From the first line of the records below through the line containing "D1: diode (A CANL, K GND) -> none", copy everything exactly and nothing more.

[[ PROVIDED DATA open ]]

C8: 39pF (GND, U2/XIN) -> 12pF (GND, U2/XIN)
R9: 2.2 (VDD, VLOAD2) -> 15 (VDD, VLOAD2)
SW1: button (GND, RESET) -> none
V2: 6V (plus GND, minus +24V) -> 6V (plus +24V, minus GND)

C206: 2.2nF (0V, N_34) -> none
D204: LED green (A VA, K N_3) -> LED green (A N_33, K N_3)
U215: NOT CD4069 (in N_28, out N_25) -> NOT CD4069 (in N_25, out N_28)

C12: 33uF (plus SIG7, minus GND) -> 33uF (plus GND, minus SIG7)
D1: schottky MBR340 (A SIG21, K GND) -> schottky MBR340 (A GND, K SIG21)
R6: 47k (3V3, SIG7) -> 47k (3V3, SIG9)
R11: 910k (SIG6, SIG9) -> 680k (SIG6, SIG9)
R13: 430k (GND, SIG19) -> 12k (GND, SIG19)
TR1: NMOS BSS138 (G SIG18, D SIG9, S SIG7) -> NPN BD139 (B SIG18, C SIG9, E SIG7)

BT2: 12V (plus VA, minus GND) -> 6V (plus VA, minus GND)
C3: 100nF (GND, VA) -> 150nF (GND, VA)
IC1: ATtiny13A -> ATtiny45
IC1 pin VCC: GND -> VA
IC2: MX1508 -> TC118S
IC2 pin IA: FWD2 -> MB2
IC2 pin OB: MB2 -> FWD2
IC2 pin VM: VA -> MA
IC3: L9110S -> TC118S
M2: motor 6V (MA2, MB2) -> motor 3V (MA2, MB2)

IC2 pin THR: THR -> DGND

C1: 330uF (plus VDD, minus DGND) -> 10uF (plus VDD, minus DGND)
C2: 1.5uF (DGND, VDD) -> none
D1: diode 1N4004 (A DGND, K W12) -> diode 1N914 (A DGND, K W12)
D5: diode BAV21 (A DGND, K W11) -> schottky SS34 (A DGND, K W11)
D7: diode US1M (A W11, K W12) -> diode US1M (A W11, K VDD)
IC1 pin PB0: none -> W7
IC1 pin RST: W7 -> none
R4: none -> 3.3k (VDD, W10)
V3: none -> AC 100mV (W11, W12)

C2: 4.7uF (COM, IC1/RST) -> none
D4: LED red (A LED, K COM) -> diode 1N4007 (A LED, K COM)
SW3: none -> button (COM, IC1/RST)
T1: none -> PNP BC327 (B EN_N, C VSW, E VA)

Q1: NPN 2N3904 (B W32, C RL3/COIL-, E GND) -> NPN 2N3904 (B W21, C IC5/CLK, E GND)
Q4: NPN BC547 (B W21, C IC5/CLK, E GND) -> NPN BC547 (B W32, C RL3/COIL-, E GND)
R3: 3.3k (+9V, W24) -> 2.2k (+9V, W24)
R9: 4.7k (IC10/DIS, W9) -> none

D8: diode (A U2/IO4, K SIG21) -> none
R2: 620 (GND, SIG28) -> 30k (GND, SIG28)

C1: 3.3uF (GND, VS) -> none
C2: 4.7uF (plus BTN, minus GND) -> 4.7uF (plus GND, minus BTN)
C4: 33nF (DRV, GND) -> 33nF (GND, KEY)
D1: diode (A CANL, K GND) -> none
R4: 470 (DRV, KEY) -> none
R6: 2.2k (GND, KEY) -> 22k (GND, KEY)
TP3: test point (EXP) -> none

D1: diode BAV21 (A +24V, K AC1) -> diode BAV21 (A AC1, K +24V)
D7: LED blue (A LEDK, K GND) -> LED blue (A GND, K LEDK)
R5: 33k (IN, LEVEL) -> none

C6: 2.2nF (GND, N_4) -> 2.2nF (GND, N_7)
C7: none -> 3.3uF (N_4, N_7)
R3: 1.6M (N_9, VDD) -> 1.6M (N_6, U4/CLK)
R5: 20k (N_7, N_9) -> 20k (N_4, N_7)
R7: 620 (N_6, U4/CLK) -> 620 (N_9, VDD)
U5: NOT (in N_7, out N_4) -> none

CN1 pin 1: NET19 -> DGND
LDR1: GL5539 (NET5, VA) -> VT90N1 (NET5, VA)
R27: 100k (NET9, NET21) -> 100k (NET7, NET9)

[[ PROVIDED DATA closed ]]

- **ANSWER FOR THIS EXERCISE**:
C8: 39pF (GND, U2/XIN) -> 12pF (GND, U2/XIN)
R9: 2.2 (VDD, VLOAD2) -> 15 (VDD, VLOAD2)
SW1: button (GND, RESET) -> none
V2: 6V (plus GND, minus +24V) -> 6V (plus +24V, minus GND)

C206: 2.2nF (0V, N_34) -> none
D204: LED green (A VA, K N_3) -> LED green (A N_33, K N_3)
U215: NOT CD4069 (in N_28, out N_25) -> NOT CD4069 (in N_25, out N_28)

C12: 33uF (plus SIG7, minus GND) -> 33uF (plus GND, minus SIG7)
D1: schottky MBR340 (A SIG21, K GND) -> schottky MBR340 (A GND, K SIG21)
R6: 47k (3V3, SIG7) -> 47k (3V3, SIG9)
R11: 910k (SIG6, SIG9) -> 680k (SIG6, SIG9)
R13: 430k (GND, SIG19) -> 12k (GND, SIG19)
TR1: NMOS BSS138 (G SIG18, D SIG9, S SIG7) -> NPN BD139 (B SIG18, C SIG9, E SIG7)

BT2: 12V (plus VA, minus GND) -> 6V (plus VA, minus GND)
C3: 100nF (GND, VA) -> 150nF (GND, VA)
IC1: ATtiny13A -> ATtiny45
IC1 pin VCC: GND -> VA
IC2: MX1508 -> TC118S
IC2 pin IA: FWD2 -> MB2
IC2 pin OB: MB2 -> FWD2
IC2 pin VM: VA -> MA
IC3: L9110S -> TC118S
M2: motor 6V (MA2, MB2) -> motor 3V (MA2, MB2)

IC2 pin THR: THR -> DGND

C1: 330uF (plus VDD, minus DGND) -> 10uF (plus VDD, minus DGND)
C2: 1.5uF (DGND, VDD) -> none
D1: diode 1N4004 (A DGND, K W12) -> diode 1N914 (A DGND, K W12)
D5: diode BAV21 (A DGND, K W11) -> schottky SS34 (A DGND, K W11)
D7: diode US1M (A W11, K W12) -> diode US1M (A W11, K VDD)
IC1 pin PB0: none -> W7
IC1 pin RST: W7 -> none
R4: none -> 3.3k (VDD, W10)
V3: none -> AC 100mV (W11, W12)

C2: 4.7uF (COM, IC1/RST) -> none
D4: LED red (A LED, K COM) -> diode 1N4007 (A LED, K COM)
SW3: none -> button (COM, IC1/RST)
T1: none -> PNP BC327 (B EN_N, C VSW, E VA)

Q1: NPN 2N3904 (B W32, C RL3/COIL-, E GND) -> NPN 2N3904 (B W21, C IC5/CLK, E GND)
Q4: NPN BC547 (B W21, C IC5/CLK, E GND) -> NPN BC547 (B W32, C RL3/COIL-, E GND)
R3: 3.3k (+9V, W24) -> 2.2k (+9V, W24)
R9: 4.7k (IC10/DIS, W9) -> none

D8: diode (A U2/IO4, K SIG21) -> none
R2: 620 (GND, SIG28) -> 30k (GND, SIG28)

C1: 3.3uF (GND, VS) -> none
C2: 4.7uF (plus BTN, minus GND) -> 4.7uF (plus GND, minus BTN)
C4: 33nF (DRV, GND) -> 33nF (GND, KEY)
D1: diode (A CANL, K GND) -> none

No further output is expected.